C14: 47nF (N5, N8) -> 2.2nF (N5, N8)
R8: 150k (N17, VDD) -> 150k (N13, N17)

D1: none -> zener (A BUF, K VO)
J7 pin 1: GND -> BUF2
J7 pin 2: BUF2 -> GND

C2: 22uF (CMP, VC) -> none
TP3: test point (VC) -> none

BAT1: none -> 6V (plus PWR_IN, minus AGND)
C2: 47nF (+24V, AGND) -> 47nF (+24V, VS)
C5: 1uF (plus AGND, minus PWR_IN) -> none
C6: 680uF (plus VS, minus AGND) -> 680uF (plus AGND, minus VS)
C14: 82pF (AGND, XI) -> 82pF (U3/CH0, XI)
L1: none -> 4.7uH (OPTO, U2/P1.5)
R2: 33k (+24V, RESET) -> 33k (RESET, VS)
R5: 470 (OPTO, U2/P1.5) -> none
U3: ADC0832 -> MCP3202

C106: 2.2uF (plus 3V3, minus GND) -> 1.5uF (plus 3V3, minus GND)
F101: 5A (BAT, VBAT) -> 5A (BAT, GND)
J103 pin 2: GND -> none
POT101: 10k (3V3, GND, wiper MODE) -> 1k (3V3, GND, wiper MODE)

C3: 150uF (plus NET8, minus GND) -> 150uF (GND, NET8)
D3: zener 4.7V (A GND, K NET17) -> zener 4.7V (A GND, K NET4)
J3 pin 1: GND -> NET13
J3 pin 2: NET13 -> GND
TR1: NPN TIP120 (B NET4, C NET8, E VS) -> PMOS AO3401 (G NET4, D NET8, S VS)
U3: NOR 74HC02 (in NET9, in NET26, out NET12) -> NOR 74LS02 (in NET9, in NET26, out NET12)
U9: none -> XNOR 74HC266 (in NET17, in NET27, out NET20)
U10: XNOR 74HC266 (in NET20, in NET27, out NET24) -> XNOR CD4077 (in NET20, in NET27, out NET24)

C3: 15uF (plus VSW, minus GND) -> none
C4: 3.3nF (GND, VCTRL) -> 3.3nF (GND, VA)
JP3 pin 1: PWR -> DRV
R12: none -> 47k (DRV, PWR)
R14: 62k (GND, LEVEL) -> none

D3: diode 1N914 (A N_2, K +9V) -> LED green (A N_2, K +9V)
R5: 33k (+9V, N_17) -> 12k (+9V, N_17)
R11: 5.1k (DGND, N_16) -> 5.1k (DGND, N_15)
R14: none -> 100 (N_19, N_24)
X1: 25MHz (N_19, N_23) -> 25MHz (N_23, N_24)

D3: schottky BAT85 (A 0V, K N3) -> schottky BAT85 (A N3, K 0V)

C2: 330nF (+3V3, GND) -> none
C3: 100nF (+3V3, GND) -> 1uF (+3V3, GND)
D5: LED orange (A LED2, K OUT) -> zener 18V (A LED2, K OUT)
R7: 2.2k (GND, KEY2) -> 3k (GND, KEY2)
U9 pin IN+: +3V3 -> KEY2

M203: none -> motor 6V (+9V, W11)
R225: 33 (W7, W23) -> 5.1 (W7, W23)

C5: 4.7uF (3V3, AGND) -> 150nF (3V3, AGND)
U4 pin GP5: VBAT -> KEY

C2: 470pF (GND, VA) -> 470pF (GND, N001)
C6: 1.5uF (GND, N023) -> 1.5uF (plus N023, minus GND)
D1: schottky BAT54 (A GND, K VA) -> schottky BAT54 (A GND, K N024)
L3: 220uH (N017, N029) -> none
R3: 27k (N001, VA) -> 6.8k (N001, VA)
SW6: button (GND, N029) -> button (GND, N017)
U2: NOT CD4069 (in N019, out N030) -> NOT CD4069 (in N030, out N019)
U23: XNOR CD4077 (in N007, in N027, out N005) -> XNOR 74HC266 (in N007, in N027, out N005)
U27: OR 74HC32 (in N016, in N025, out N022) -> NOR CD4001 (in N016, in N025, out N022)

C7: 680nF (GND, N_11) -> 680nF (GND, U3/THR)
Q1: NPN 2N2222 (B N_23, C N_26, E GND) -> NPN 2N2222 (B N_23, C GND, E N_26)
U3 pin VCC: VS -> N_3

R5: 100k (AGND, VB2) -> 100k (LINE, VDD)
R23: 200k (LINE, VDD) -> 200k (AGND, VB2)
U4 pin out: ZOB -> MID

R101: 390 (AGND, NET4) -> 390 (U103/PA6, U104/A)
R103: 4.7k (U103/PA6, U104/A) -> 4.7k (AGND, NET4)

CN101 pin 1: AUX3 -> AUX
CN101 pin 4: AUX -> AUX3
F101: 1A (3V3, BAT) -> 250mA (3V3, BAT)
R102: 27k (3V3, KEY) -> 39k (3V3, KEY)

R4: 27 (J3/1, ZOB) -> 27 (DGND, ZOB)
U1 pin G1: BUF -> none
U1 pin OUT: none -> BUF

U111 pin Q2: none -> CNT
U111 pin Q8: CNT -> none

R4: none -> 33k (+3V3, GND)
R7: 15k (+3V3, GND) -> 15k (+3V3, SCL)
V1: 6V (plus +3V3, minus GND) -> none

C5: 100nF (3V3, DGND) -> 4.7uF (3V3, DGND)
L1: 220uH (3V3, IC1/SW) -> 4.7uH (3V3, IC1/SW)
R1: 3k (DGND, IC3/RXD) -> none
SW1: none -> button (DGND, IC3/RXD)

(WHAT YOU WILL DO)
Lines to set down from above: the line with "C2: 22uF (CMP, VC) -> none", the line with "R2: 33k (+24V, RESET) -> 33k (RESET, VS)", and every line between, each exactly as written.

(SOLVED PROBLEM)
C2: 22uF (CMP, VC) -> none
TP3: test point (VC) -> none

BAT1: none -> 6V (plus PWR_IN, minus AGND)
C2: 47nF (+24V, AGND) -> 47nF (+24V, VS)
C5: 1uF (plus AGND, minus PWR_IN) -> none
C6: 680uF (plus VS, minus AGND) -> 680uF (plus AGND, minus VS)
C14: 82pF (AGND, XI) -> 82pF (U3/CH0, XI)
L1: none -> 4.7uH (OPTO, U2/P1.5)
R2: 33k (+24V, RESET) -> 33k (RESET, VS)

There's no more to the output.